* Supplied records:
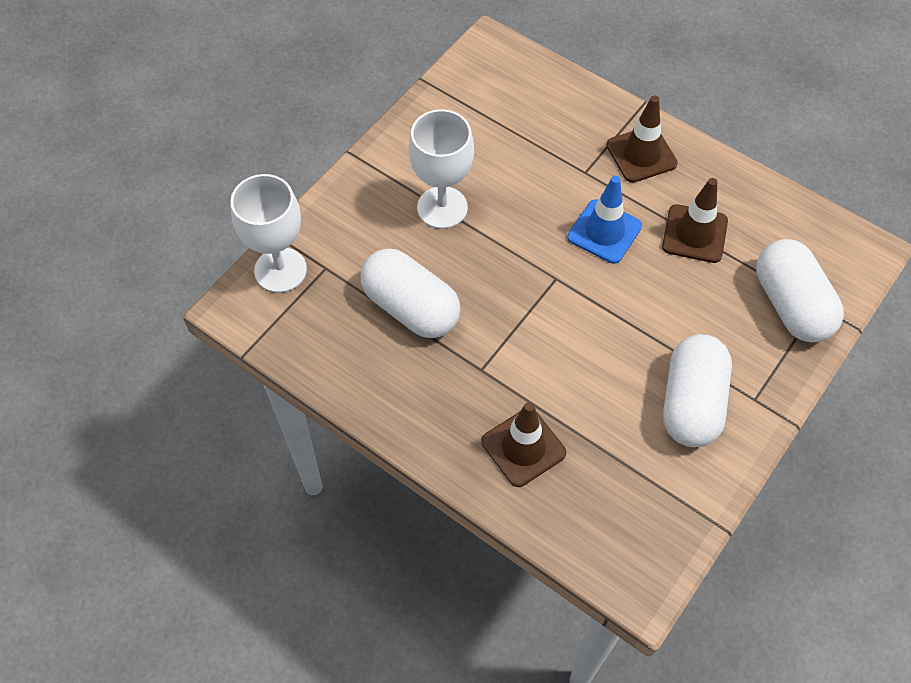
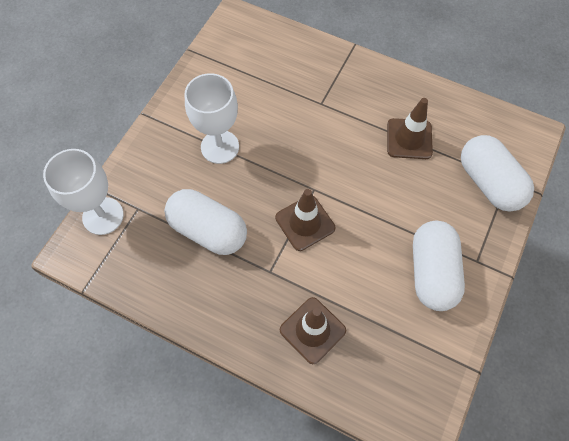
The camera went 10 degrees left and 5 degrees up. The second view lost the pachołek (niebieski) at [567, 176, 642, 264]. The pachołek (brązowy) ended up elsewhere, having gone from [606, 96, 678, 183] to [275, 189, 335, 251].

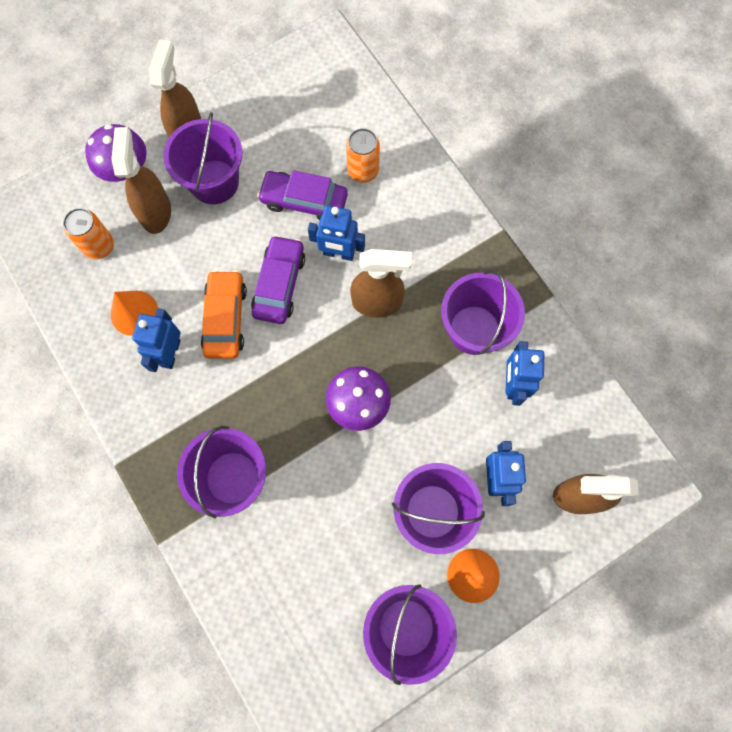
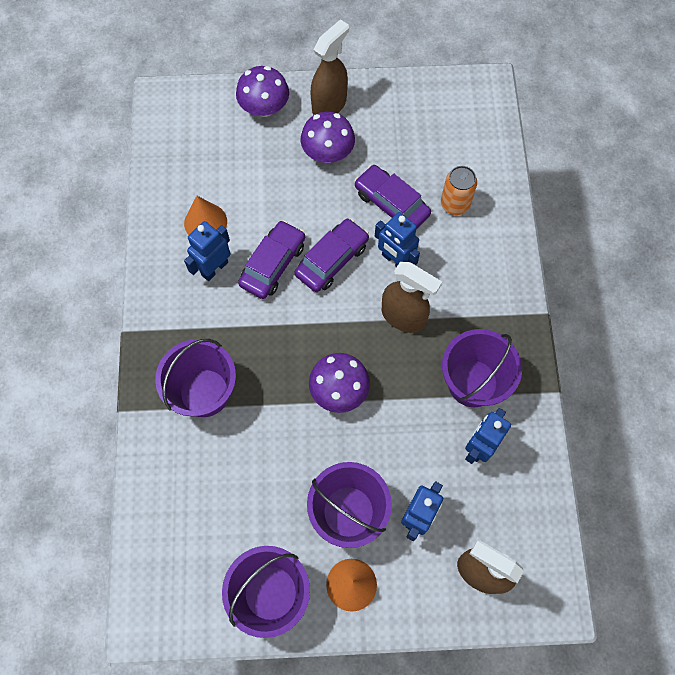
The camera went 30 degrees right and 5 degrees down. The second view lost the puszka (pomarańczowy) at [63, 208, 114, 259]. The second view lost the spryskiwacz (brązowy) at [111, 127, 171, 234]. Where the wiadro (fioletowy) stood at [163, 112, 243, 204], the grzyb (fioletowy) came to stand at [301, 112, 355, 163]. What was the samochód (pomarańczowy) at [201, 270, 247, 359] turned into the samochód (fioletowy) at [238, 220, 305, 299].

--

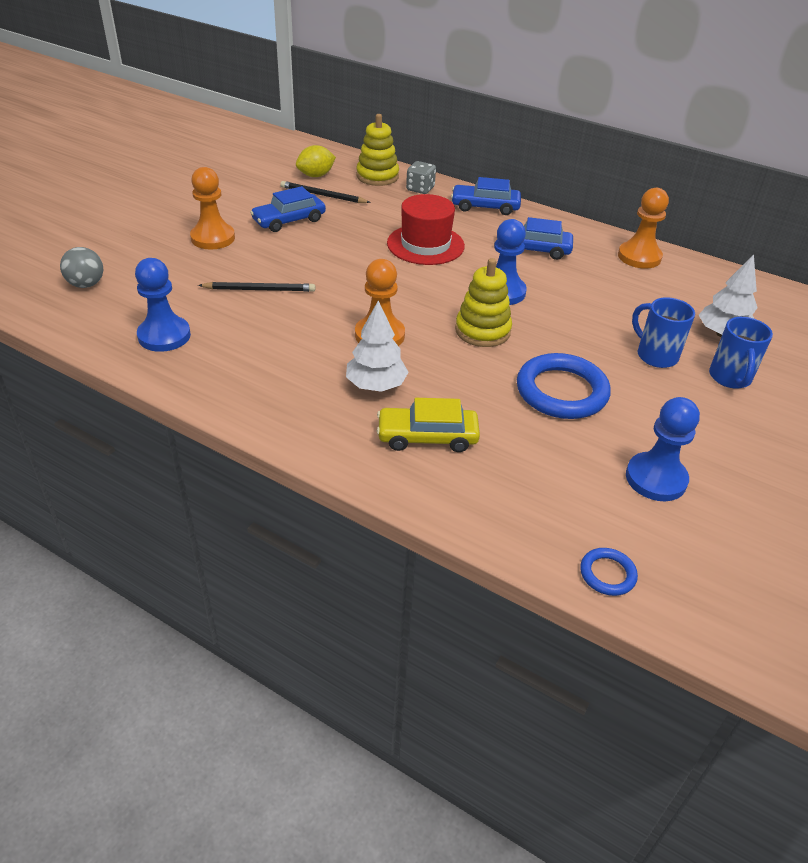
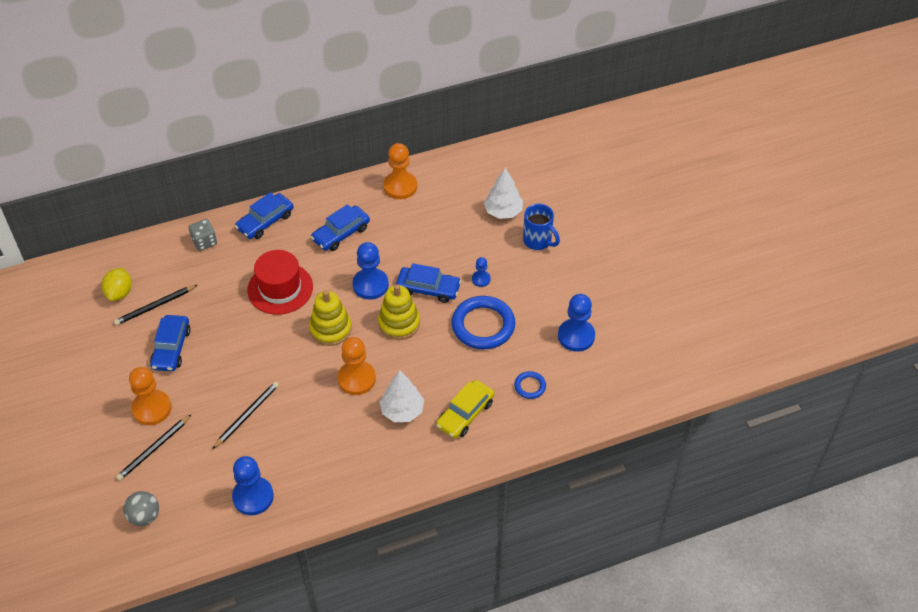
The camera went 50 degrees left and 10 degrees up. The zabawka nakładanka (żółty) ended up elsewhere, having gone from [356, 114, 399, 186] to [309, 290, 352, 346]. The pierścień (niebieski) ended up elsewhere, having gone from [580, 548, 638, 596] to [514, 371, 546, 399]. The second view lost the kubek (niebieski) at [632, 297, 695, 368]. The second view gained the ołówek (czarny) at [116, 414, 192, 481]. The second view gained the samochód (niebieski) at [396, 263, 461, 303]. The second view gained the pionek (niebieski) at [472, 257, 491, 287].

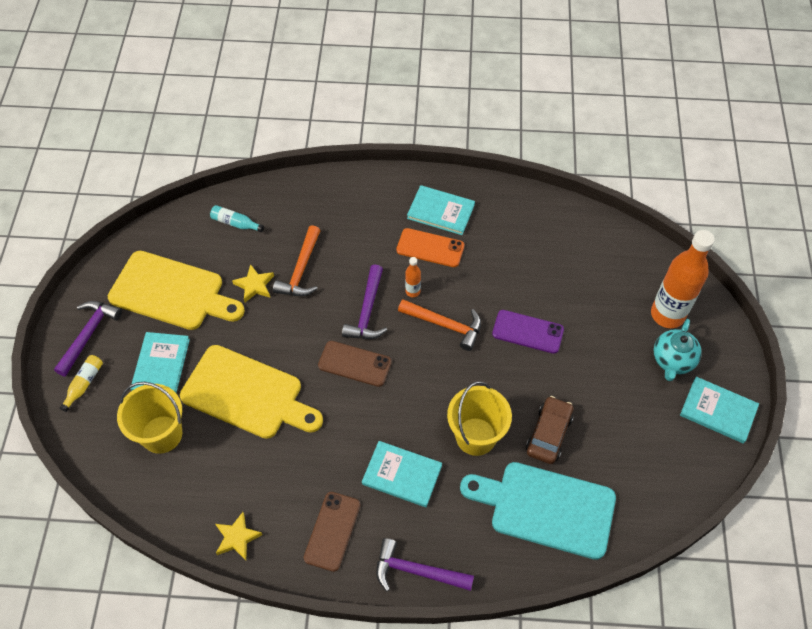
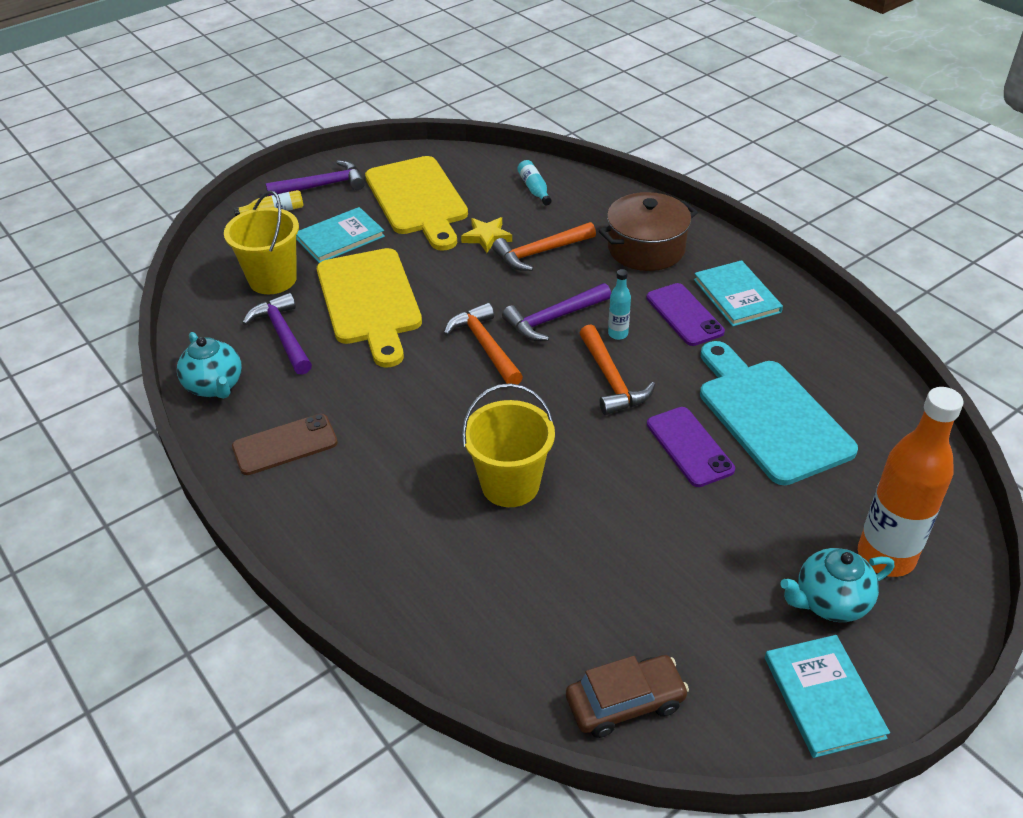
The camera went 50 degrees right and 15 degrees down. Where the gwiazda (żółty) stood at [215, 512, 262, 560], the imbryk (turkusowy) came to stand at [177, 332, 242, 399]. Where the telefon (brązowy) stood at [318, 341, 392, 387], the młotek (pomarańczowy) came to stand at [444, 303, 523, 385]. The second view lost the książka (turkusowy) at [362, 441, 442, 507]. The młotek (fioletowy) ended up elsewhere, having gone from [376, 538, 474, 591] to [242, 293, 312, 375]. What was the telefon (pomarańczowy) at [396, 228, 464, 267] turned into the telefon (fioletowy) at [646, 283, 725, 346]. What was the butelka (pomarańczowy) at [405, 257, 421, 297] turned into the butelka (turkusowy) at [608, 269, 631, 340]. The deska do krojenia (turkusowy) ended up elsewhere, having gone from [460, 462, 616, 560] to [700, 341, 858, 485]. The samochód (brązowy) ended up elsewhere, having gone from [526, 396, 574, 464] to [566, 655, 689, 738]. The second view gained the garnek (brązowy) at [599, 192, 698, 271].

* Work instructions: From the listing, reproduce every line where the word "left" is present.

* Solution for this task:
The camera went 10 degrees left and 5 degrees up. The second view lost the pachołek (niebieski) at [567, 176, 642, 264]. The pachołek (brązowy) ended up elsewhere, having gone from [606, 96, 678, 183] to [275, 189, 335, 251].
The camera went 50 degrees left and 10 degrees up. The zabawka nakładanka (żółty) ended up elsewhere, having gone from [356, 114, 399, 186] to [309, 290, 352, 346]. The pierścień (niebieski) ended up elsewhere, having gone from [580, 548, 638, 596] to [514, 371, 546, 399]. The second view lost the kubek (niebieski) at [632, 297, 695, 368]. The second view gained the ołówek (czarny) at [116, 414, 192, 481]. The second view gained the samochód (niebieski) at [396, 263, 461, 303]. The second view gained the pionek (niebieski) at [472, 257, 491, 287].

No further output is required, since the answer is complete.